Assignment = Write out the lines of the records from the one containing "D3: LED (A GND, K" to the very last, keeping each exactly as it is.

Task inputs =
╔══

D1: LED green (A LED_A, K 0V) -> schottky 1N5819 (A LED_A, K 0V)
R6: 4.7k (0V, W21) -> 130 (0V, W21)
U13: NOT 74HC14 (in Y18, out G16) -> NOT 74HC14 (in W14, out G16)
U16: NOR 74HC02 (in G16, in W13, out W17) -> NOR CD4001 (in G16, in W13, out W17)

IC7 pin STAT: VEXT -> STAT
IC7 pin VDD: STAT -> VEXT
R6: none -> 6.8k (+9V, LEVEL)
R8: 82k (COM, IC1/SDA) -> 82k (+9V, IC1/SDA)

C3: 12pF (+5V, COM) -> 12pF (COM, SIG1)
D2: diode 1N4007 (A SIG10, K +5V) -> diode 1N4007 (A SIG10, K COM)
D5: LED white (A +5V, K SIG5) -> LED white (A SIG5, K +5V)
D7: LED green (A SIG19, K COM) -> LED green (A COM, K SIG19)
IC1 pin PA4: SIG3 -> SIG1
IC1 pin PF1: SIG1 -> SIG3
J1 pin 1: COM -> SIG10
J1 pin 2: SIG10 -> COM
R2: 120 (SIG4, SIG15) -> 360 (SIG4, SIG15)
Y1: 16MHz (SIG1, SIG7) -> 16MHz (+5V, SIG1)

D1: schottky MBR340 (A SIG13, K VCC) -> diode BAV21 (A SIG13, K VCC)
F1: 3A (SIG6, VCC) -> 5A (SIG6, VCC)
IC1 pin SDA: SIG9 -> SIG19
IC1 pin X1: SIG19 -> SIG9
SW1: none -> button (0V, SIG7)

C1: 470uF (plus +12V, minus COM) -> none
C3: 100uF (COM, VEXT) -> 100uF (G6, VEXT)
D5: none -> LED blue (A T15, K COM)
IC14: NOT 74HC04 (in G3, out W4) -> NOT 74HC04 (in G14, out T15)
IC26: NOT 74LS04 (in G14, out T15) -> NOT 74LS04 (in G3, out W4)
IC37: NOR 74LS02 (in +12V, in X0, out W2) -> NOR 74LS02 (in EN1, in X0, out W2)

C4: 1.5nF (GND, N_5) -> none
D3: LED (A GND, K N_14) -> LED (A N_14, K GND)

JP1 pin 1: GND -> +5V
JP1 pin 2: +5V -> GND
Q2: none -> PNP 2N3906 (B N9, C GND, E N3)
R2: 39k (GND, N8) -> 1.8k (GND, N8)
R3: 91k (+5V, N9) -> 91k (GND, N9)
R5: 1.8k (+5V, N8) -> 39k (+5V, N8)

╚══

Answer box =
D3: LED (A GND, K N_14) -> LED (A N_14, K GND)

JP1 pin 1: GND -> +5V
JP1 pin 2: +5V -> GND
Q2: none -> PNP 2N3906 (B N9, C GND, E N3)
R2: 39k (GND, N8) -> 1.8k (GND, N8)
R3: 91k (+5V, N9) -> 91k (GND, N9)
R5: 1.8k (+5V, N8) -> 39k (+5V, N8)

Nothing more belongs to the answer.